» **Work item**: Give again the lines of the data from its first line through the line with "none -> grey round brick E9 level 1". Change nothing.

:: Supplied material

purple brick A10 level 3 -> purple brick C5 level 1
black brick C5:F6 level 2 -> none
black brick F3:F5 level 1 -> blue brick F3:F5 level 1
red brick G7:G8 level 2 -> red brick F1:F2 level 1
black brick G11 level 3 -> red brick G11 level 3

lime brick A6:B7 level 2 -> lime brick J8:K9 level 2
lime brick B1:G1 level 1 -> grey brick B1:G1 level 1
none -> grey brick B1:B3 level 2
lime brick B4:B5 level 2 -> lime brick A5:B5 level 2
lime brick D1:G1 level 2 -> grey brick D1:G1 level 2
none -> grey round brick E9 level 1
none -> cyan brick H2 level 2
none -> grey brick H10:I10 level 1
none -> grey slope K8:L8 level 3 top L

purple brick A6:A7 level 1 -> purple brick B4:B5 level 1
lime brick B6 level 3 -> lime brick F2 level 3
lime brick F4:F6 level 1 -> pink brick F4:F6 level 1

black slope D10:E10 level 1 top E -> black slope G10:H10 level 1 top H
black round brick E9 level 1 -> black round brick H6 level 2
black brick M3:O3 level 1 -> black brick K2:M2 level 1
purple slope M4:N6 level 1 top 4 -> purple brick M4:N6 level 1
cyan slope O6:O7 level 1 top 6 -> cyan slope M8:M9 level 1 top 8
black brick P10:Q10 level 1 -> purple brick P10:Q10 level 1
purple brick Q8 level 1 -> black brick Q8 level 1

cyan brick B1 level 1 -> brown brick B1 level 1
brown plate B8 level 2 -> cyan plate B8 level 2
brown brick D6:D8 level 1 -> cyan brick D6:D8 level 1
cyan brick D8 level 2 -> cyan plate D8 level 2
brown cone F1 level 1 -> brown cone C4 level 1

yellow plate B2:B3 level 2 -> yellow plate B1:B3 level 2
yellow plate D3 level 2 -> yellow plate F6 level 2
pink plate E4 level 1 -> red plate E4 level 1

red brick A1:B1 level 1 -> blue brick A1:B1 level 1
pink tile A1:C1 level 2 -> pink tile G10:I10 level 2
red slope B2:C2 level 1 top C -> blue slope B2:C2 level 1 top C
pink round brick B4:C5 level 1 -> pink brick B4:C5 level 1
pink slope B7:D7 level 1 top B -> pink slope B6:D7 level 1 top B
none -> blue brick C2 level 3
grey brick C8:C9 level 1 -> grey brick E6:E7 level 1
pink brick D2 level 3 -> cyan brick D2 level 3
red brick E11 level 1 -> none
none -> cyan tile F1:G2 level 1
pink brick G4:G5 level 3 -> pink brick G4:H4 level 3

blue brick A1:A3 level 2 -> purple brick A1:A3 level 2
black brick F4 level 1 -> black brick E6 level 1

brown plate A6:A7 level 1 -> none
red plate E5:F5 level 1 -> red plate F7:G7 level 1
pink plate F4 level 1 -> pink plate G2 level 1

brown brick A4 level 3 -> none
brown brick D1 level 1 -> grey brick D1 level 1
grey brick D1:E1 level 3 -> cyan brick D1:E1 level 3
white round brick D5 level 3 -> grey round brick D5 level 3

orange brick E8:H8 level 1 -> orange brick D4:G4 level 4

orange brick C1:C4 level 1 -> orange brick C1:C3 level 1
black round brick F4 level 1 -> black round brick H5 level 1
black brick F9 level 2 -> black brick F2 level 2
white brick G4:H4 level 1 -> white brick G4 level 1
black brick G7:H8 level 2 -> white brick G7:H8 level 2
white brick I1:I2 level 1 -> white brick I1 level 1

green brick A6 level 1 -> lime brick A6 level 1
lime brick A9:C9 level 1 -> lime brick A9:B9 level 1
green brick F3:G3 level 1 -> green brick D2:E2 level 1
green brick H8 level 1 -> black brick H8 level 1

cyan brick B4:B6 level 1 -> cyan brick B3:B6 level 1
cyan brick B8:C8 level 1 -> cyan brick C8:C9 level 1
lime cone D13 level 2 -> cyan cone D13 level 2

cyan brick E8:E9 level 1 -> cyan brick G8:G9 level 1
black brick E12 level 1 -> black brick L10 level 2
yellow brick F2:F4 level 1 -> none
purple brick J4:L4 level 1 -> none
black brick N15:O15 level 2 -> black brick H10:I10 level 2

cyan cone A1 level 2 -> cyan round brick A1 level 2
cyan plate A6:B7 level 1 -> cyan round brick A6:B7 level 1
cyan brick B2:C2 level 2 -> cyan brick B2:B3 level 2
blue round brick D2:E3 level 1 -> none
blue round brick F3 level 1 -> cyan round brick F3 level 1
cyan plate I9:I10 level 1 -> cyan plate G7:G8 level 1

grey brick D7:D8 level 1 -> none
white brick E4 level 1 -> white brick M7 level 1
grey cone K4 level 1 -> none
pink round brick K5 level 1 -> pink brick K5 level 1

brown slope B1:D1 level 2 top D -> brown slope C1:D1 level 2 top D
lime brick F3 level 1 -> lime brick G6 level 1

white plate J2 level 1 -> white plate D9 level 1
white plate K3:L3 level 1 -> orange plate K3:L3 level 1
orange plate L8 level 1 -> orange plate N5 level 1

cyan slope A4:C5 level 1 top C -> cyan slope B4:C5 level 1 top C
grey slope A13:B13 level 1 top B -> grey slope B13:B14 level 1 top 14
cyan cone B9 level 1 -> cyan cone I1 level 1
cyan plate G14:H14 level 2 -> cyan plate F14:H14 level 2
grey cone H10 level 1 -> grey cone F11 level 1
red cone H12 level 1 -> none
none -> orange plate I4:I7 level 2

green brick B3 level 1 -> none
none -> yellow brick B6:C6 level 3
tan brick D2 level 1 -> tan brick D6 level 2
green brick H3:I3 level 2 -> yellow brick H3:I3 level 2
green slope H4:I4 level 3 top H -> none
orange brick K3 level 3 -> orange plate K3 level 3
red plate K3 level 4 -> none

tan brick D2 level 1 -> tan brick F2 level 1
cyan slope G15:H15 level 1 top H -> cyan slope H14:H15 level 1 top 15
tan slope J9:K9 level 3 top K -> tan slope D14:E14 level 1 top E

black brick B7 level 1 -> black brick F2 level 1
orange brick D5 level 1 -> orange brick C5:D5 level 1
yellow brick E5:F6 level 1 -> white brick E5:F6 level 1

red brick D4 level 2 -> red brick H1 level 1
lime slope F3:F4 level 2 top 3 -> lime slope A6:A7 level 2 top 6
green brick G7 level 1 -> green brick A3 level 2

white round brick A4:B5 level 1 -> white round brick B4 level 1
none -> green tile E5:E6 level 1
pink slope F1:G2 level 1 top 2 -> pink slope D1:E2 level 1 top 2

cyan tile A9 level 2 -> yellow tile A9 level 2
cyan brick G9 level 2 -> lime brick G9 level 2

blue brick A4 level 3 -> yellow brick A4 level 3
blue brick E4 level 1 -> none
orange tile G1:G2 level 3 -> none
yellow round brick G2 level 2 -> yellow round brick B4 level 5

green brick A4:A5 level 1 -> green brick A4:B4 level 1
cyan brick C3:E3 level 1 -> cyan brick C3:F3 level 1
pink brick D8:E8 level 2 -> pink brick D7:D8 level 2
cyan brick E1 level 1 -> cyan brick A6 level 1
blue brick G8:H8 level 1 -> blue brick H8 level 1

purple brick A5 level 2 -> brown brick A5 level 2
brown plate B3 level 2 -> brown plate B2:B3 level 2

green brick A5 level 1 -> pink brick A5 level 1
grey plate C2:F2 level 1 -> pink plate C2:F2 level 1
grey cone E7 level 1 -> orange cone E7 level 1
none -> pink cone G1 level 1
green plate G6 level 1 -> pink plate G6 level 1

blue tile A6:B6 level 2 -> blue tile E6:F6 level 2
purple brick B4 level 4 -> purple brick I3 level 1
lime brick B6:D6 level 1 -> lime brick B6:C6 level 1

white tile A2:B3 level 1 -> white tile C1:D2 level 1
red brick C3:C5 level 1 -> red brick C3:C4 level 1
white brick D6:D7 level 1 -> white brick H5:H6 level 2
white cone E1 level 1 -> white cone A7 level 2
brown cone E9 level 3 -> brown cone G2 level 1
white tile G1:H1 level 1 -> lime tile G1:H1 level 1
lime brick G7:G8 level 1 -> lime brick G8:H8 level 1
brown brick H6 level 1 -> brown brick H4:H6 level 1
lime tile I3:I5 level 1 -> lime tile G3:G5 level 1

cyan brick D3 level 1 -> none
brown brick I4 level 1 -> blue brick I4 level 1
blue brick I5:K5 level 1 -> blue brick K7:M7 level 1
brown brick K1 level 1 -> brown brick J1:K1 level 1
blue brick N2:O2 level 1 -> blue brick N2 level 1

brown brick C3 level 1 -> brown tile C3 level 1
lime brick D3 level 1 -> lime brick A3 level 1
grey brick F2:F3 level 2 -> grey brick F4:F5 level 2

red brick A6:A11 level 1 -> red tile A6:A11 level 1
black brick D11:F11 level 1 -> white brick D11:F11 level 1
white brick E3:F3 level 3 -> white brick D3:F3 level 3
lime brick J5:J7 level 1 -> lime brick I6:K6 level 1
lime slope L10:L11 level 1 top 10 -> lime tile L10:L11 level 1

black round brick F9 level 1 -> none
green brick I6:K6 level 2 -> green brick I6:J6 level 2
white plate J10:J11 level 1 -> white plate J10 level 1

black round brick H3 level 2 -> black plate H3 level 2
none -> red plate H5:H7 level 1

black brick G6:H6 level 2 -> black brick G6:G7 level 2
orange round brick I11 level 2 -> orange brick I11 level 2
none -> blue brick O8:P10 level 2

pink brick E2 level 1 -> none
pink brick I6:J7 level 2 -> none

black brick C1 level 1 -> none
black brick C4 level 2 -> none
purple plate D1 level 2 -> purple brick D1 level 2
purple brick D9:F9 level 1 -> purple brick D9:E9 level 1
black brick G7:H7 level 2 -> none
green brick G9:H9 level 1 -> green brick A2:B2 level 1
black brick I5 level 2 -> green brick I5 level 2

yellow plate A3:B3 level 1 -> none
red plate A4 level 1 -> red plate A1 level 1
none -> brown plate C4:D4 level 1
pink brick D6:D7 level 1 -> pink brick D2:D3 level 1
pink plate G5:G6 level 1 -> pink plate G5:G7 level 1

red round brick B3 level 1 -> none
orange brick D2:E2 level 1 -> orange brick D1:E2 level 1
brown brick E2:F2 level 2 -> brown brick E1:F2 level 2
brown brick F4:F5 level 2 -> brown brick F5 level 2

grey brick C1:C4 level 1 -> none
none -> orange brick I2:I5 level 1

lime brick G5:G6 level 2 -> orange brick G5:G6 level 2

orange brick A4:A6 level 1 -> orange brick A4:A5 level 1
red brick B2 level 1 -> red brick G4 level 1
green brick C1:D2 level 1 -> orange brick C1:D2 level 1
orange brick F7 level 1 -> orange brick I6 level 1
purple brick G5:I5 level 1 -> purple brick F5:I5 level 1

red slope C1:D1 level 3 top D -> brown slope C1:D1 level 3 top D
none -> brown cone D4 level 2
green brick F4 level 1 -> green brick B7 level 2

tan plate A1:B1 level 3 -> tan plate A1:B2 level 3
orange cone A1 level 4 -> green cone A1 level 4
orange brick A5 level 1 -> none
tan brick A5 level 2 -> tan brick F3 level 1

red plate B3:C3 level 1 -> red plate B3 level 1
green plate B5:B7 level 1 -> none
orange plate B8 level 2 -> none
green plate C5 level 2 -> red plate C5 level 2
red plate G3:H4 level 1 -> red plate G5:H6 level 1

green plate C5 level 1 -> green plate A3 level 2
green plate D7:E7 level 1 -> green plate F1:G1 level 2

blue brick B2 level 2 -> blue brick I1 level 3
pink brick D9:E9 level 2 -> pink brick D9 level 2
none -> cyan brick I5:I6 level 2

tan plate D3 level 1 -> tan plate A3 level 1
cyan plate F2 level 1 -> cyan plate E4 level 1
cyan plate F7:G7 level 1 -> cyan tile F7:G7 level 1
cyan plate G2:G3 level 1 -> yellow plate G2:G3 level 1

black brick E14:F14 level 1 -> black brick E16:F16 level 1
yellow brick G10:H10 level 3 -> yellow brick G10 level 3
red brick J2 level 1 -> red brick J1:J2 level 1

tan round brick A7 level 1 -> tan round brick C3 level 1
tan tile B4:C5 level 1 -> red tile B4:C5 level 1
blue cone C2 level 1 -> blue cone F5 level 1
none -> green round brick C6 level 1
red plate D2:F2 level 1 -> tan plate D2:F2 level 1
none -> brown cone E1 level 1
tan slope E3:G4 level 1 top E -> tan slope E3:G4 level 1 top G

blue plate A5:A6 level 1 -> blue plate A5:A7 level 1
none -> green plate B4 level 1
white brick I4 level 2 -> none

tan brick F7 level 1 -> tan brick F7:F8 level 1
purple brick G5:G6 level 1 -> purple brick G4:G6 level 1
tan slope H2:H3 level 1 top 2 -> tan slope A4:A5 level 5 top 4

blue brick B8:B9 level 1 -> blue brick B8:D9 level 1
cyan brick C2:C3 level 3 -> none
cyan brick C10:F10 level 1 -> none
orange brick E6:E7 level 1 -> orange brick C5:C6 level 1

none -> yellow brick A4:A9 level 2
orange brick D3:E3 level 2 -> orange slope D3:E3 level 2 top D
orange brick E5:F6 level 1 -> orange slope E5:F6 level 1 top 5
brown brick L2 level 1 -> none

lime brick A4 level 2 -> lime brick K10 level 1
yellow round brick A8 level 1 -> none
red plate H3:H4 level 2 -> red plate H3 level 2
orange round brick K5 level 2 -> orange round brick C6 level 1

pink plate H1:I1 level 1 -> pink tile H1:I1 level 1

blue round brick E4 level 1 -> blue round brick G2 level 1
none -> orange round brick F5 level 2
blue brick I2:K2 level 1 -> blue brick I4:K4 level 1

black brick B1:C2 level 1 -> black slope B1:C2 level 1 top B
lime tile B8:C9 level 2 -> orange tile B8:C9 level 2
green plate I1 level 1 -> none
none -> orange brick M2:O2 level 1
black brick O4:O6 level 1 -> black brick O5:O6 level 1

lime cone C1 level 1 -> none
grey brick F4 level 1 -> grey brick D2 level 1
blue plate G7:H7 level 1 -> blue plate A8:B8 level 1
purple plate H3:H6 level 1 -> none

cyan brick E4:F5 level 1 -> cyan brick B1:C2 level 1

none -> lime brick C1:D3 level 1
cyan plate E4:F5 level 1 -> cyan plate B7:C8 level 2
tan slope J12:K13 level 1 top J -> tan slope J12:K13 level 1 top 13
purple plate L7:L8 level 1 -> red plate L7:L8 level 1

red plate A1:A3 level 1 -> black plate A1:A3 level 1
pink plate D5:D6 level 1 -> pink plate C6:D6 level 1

::::

» **Response to this task**:
purple brick A10 level 3 -> purple brick C5 level 1
black brick C5:F6 level 2 -> none
black brick F3:F5 level 1 -> blue brick F3:F5 level 1
red brick G7:G8 level 2 -> red brick F1:F2 level 1
black brick G11 level 3 -> red brick G11 level 3

lime brick A6:B7 level 2 -> lime brick J8:K9 level 2
lime brick B1:G1 level 1 -> grey brick B1:G1 level 1
none -> grey brick B1:B3 level 2
lime brick B4:B5 level 2 -> lime brick A5:B5 level 2
lime brick D1:G1 level 2 -> grey brick D1:G1 level 2
none -> grey round brick E9 level 1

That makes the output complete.